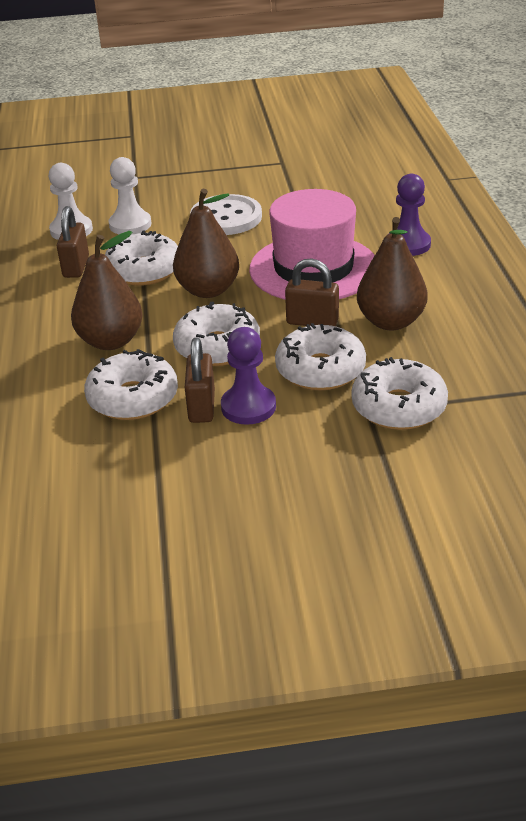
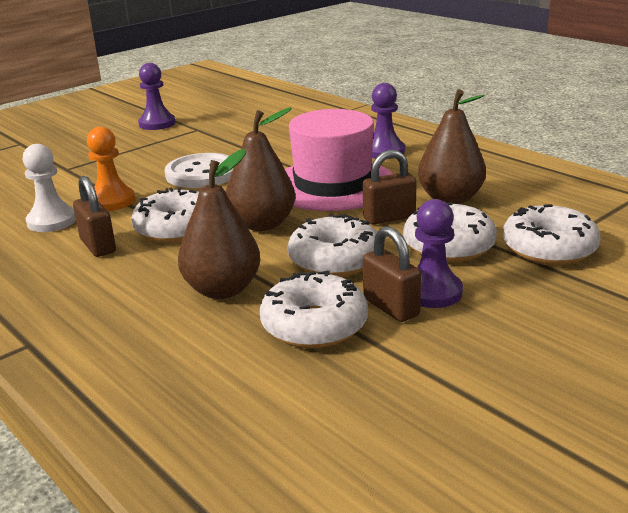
camera: 35 degrees left, 10 degrees down
white pawn [108,157,151,235] -> orange pawn [87,127,135,211]
none -> purple pawn [138,63,175,130]

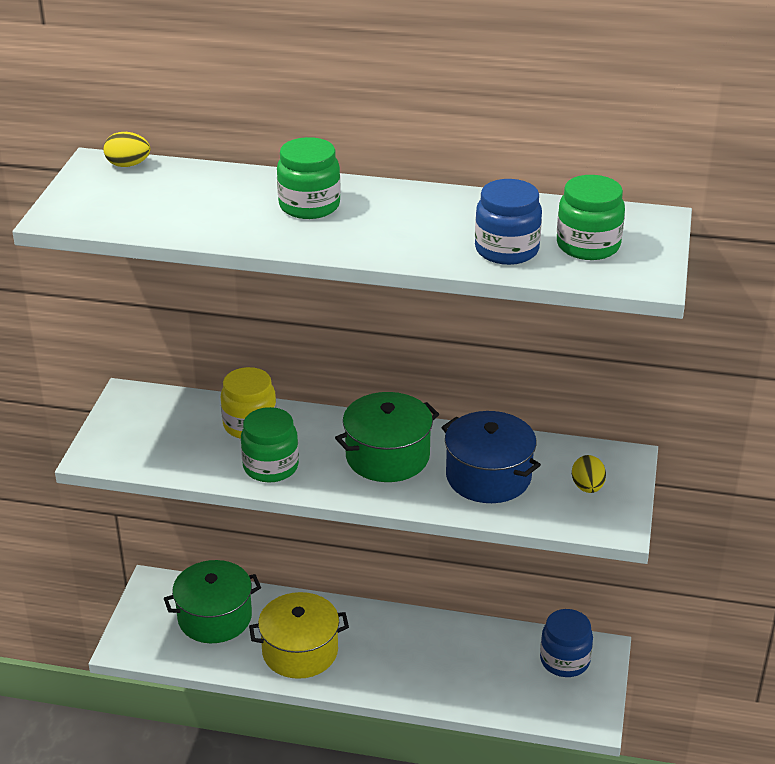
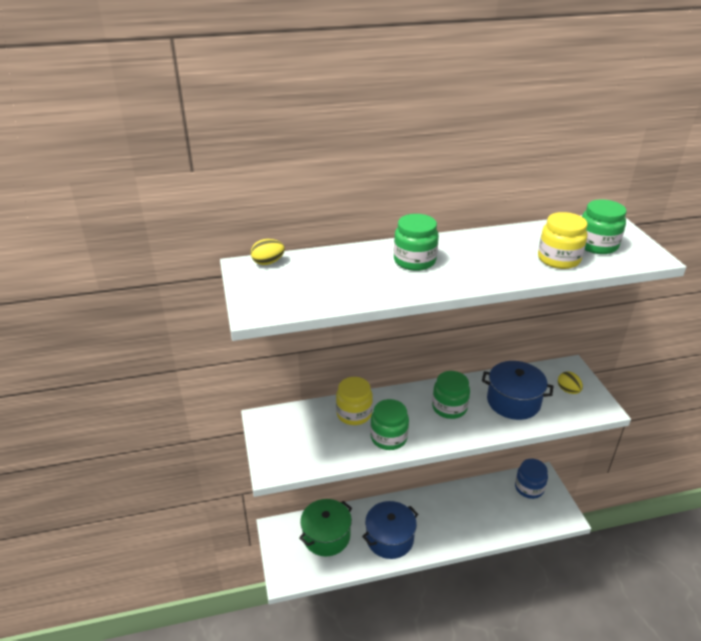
camera: 25 degrees left, 0 degrees up
yellow pot [249,592,349,679] -> blue pot [362,501,418,559]
green pot [335,392,439,482] -> green jar [432,371,470,419]
blue jar [475,179,542,265] -> yellow jar [538,212,588,269]

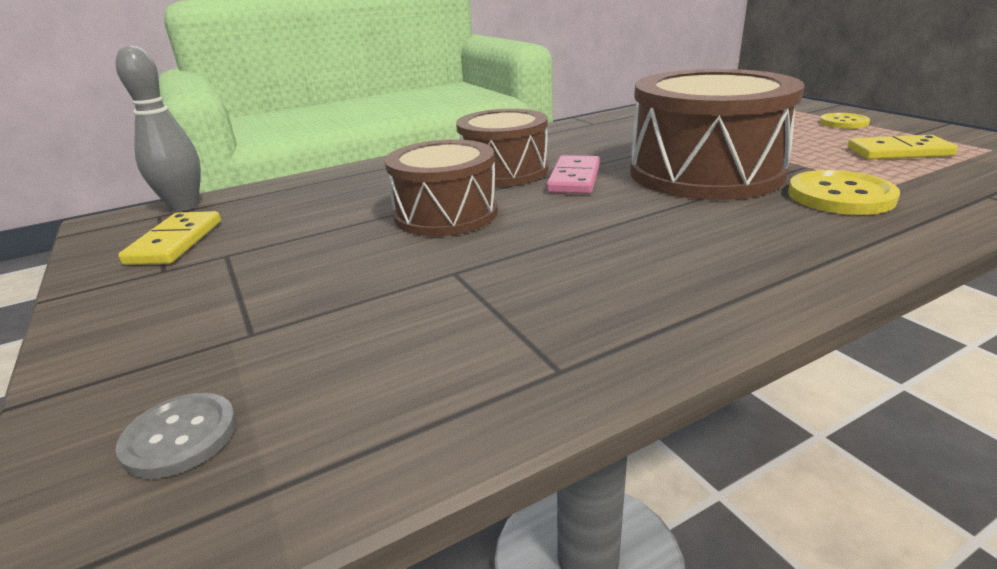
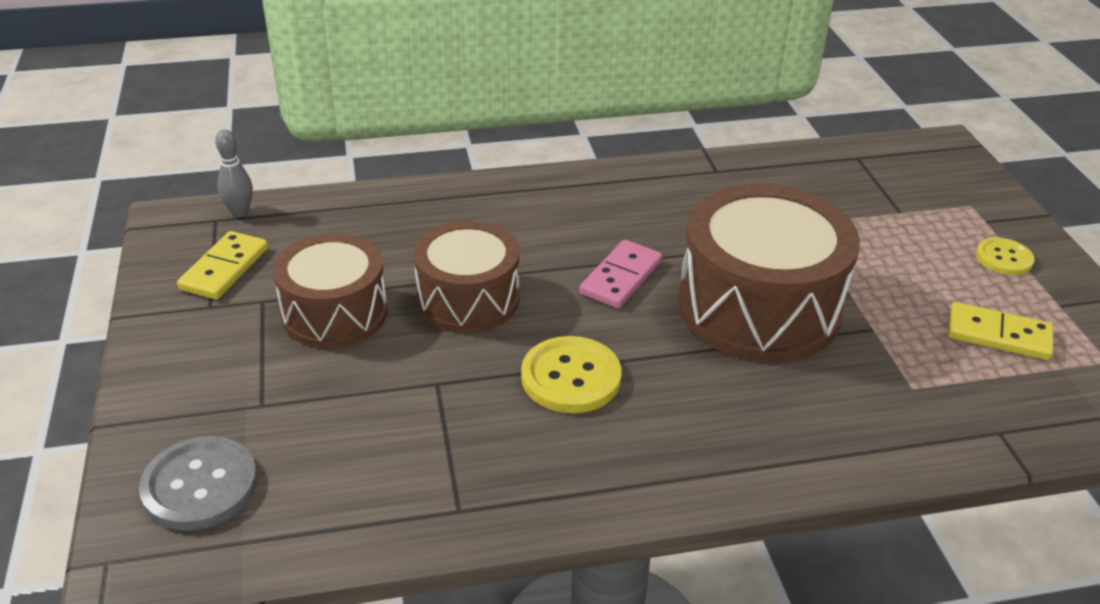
camera: 15 degrees right, 10 degrees up
grey bowling pin [116,45,201,212] -> grey bowling pin [215,129,253,217], size x0.63
grey button [116,393,237,479] -> grey button [139,436,257,531], size x1.59
brown drum [456,109,548,187] -> brown drum moved to [273,233,388,348]
yellow button [788,170,900,215] -> yellow button moved to [521,336,622,413]

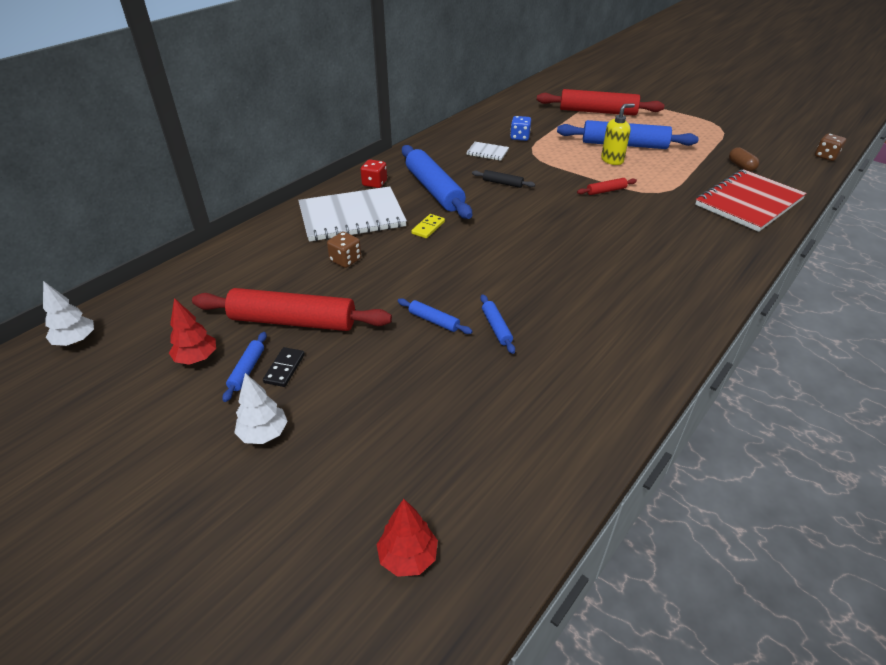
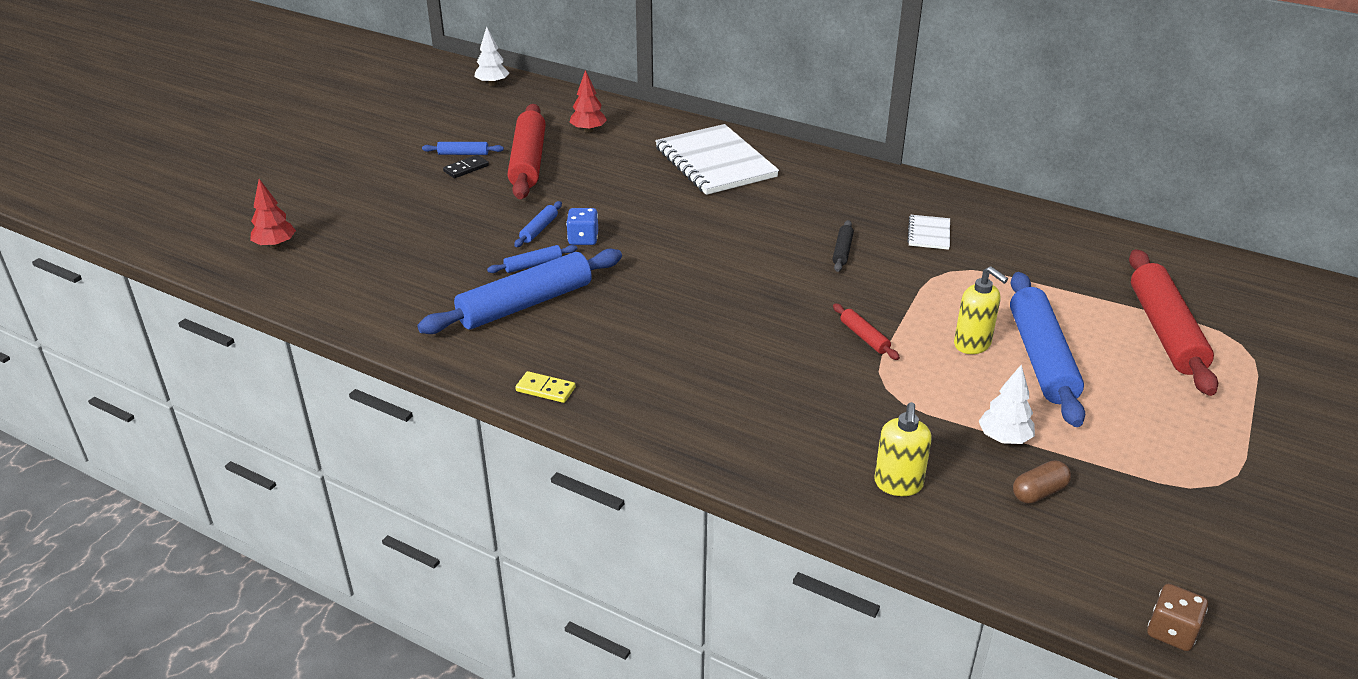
camera: 80 degrees right, 5 degrees down
red tree [169,298,216,365] -> red tree moved to [569,70,607,133]
white tree [235,373,288,444] -> white tree moved to [978,365,1035,444]
black domino [263,347,305,387] -> black domino turned 45 degrees counterclockwise [443,155,489,178]
brown dice [327,232,361,268] -> none
red dice [360,159,387,188] -> none
blue rolling pin [402,145,472,219] -> blue rolling pin moved to [417,249,622,334]
yellow domino [411,214,445,238] -> yellow domino moved to [515,371,576,403]
blue dice [510,116,531,141] -> blue dice moved to [566,208,598,245]
red notebook [695,169,806,232] -> yellow soap dispenser [874,402,932,496]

■ BRIEF: Exact copy, no pictures: please print the data above once more.

■ THE ANSWER:
camera: 35 degrees left, 10 degrees down
white pawn [108,157,151,235] -> orange pawn [87,127,135,211]
none -> purple pawn [138,63,175,130]

camera: 25 degrees left, 0 degrees up
yellow pot [249,592,349,679] -> blue pot [362,501,418,559]
green pot [335,392,439,482] -> green jar [432,371,470,419]
blue jar [475,179,542,265] -> yellow jar [538,212,588,269]

camera: 15 degrees right, 10 degrees up
grey bowling pin [116,45,201,212] -> grey bowling pin [215,129,253,217], size x0.63
grey button [116,393,237,479] -> grey button [139,436,257,531], size x1.59
brown drum [456,109,548,187] -> brown drum moved to [273,233,388,348]
yellow button [788,170,900,215] -> yellow button moved to [521,336,622,413]

camera: 80 degrees right, 5 degrees down
red tree [169,298,216,365] -> red tree moved to [569,70,607,133]
white tree [235,373,288,444] -> white tree moved to [978,365,1035,444]
black domino [263,347,305,387] -> black domino turned 45 degrees counterclockwise [443,155,489,178]
brown dice [327,232,361,268] -> none
red dice [360,159,387,188] -> none
blue rolling pin [402,145,472,219] -> blue rolling pin moved to [417,249,622,334]
yellow domino [411,214,445,238] -> yellow domino moved to [515,371,576,403]
blue dice [510,116,531,141] -> blue dice moved to [566,208,598,245]
red notebook [695,169,806,232] -> yellow soap dispenser [874,402,932,496]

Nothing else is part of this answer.